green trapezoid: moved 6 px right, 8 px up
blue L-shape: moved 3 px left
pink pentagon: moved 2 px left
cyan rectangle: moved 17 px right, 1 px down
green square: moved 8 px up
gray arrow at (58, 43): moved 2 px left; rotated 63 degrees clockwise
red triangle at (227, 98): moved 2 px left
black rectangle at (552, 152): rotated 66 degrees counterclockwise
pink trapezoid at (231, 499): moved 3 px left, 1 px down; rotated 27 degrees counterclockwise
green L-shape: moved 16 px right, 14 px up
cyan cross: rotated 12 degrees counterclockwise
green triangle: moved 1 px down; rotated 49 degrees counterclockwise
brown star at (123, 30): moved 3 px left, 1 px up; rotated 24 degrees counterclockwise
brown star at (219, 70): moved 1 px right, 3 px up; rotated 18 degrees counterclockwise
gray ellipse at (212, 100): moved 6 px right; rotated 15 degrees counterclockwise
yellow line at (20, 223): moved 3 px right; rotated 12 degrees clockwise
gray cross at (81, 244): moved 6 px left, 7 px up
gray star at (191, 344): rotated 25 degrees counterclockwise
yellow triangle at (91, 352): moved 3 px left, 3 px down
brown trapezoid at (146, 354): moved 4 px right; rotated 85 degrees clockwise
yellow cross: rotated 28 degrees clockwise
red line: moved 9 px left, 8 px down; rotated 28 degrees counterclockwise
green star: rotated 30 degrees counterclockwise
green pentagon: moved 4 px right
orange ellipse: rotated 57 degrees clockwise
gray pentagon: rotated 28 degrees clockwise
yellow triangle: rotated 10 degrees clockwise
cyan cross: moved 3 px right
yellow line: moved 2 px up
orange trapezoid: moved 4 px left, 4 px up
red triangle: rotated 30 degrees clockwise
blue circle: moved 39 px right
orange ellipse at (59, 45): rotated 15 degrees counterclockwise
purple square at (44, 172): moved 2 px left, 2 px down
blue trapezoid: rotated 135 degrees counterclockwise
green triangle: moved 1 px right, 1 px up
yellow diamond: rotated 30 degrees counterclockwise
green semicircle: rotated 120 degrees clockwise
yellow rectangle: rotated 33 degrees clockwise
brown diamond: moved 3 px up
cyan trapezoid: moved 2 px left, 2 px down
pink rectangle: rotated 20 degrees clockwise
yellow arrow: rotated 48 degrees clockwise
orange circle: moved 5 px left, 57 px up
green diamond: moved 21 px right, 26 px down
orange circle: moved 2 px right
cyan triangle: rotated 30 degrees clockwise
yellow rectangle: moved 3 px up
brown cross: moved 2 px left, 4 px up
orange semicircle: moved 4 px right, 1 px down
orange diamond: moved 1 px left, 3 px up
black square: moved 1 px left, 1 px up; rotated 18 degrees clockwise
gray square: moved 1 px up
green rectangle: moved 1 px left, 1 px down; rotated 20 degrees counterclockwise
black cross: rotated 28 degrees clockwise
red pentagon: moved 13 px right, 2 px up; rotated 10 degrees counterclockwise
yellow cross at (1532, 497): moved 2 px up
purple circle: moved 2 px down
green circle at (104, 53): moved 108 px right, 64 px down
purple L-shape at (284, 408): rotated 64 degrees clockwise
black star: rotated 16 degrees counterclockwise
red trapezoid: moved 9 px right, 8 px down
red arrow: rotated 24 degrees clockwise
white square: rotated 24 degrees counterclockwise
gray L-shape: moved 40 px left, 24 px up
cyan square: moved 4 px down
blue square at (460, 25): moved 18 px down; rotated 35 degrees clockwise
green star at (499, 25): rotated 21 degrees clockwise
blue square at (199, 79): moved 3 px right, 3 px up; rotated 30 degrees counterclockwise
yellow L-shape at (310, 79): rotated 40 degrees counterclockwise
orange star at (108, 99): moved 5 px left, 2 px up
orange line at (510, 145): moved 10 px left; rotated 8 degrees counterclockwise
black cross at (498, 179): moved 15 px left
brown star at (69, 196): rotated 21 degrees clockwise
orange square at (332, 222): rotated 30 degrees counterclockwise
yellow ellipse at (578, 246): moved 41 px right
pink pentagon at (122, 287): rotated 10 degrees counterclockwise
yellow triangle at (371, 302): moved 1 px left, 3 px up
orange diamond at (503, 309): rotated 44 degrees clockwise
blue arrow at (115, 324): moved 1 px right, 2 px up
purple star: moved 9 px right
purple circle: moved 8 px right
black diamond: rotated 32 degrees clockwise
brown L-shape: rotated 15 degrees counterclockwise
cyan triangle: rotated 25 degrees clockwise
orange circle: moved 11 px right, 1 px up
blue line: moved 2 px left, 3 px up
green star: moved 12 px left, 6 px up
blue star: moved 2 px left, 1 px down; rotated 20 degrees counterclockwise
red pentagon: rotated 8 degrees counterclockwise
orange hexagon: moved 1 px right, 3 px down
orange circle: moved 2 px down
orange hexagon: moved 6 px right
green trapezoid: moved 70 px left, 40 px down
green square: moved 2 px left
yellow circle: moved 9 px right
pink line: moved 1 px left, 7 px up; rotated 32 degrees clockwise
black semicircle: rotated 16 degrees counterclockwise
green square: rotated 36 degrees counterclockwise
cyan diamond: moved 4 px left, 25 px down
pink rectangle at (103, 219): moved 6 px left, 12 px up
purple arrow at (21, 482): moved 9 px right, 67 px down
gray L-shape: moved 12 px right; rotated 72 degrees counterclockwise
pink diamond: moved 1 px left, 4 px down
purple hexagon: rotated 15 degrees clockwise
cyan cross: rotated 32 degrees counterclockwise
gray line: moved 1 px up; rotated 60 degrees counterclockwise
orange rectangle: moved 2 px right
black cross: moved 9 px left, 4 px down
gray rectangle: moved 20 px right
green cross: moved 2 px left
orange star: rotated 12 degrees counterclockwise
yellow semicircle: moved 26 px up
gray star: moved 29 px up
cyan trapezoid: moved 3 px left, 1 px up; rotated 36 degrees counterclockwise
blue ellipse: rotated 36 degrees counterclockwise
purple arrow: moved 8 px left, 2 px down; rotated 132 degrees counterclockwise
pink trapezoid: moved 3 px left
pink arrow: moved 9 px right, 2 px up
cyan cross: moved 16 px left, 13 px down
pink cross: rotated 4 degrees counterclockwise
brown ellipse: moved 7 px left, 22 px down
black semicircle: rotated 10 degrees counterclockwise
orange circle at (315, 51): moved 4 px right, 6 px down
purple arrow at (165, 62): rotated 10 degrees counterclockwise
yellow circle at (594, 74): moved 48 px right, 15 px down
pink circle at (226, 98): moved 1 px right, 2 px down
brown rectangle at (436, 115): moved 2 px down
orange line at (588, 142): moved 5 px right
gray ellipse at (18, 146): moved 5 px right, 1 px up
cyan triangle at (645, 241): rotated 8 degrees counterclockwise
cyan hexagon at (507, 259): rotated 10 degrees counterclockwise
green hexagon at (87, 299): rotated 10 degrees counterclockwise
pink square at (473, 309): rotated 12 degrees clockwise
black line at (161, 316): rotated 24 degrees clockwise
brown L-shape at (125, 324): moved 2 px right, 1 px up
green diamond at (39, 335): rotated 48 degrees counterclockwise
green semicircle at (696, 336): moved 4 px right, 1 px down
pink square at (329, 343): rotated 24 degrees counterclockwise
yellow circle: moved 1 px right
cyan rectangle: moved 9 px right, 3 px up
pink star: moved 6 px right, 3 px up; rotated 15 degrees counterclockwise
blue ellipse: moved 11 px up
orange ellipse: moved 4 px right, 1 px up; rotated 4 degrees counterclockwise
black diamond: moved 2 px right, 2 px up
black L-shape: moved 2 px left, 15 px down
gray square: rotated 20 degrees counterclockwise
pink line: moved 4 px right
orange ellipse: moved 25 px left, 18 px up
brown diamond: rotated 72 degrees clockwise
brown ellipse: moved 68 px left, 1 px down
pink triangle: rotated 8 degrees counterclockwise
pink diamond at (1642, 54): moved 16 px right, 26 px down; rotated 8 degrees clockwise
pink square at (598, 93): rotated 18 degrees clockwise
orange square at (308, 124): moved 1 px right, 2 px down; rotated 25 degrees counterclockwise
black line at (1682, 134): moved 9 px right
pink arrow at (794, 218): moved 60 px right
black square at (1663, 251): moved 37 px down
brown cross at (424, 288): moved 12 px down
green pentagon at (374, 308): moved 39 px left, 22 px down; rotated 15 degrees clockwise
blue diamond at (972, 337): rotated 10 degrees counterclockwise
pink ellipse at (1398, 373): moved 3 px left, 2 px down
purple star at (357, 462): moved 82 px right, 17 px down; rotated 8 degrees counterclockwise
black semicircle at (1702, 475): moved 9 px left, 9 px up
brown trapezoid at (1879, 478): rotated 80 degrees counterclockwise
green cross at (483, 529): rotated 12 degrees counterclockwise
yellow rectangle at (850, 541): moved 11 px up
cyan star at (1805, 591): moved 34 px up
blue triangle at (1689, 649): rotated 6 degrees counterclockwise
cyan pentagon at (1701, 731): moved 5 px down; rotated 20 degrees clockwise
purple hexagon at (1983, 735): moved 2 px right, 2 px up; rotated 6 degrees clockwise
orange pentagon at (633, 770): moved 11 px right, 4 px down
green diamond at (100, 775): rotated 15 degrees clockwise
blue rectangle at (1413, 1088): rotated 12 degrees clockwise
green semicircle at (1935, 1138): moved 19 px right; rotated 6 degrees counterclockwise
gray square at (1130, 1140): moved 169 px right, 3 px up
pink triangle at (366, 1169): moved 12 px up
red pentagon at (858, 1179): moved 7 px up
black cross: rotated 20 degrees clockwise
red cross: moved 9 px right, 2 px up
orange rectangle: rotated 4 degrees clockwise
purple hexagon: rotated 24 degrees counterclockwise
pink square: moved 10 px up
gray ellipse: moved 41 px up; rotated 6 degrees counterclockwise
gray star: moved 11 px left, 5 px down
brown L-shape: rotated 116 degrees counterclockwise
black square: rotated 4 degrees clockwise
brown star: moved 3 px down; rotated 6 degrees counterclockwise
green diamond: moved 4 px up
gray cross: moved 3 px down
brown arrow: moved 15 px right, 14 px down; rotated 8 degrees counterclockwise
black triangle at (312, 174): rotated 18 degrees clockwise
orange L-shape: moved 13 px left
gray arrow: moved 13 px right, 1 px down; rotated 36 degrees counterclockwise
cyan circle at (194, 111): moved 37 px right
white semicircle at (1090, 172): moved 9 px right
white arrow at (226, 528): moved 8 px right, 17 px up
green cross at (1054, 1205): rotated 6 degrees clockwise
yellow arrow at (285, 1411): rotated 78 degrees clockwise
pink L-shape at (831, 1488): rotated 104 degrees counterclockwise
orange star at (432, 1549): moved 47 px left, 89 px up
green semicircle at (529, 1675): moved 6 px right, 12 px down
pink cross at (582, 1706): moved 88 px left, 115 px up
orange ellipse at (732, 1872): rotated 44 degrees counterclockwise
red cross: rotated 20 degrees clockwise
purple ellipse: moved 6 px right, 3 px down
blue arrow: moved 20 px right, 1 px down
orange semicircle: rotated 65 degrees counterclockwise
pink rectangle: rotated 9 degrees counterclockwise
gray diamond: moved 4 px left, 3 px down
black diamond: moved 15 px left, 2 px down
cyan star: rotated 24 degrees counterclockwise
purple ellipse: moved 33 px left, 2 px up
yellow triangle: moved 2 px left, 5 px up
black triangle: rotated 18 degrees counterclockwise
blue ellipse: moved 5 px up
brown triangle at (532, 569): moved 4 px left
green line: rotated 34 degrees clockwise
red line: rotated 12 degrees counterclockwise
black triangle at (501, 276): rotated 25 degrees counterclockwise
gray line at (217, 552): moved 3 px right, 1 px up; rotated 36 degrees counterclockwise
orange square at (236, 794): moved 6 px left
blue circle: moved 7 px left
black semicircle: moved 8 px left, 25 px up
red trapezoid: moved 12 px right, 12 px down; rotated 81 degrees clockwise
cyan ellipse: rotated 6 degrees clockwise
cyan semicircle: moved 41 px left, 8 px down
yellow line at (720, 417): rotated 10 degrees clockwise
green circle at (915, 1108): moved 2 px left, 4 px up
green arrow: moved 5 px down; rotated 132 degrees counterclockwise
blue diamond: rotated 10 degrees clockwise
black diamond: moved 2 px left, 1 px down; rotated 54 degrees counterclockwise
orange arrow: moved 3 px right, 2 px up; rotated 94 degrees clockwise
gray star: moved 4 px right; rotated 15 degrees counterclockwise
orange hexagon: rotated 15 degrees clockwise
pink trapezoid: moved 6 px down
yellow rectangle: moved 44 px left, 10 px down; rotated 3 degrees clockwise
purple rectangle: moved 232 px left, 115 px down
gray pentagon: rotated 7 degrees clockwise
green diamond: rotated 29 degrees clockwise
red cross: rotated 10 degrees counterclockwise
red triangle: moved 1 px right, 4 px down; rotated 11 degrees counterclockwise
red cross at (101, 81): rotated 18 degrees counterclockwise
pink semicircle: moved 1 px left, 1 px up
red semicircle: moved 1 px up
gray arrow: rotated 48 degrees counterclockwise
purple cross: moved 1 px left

━━━━━━━━━━━━━━━━━━━━

Task instructions: From the records above, copy only the lines starting with the line that holds "orange pentagon at" and going on through the line that holds "gray cross: moved 3 px down", exactly as written.

Response:
orange pentagon at (633, 770): moved 11 px right, 4 px down
green diamond at (100, 775): rotated 15 degrees clockwise
blue rectangle at (1413, 1088): rotated 12 degrees clockwise
green semicircle at (1935, 1138): moved 19 px right; rotated 6 degrees counterclockwise
gray square at (1130, 1140): moved 169 px right, 3 px up
pink triangle at (366, 1169): moved 12 px up
red pentagon at (858, 1179): moved 7 px up
black cross: rotated 20 degrees clockwise
red cross: moved 9 px right, 2 px up
orange rectangle: rotated 4 degrees clockwise
purple hexagon: rotated 24 degrees counterclockwise
pink square: moved 10 px up
gray ellipse: moved 41 px up; rotated 6 degrees counterclockwise
gray star: moved 11 px left, 5 px down
brown L-shape: rotated 116 degrees counterclockwise
black square: rotated 4 degrees clockwise
brown star: moved 3 px down; rotated 6 degrees counterclockwise
green diamond: moved 4 px up
gray cross: moved 3 px down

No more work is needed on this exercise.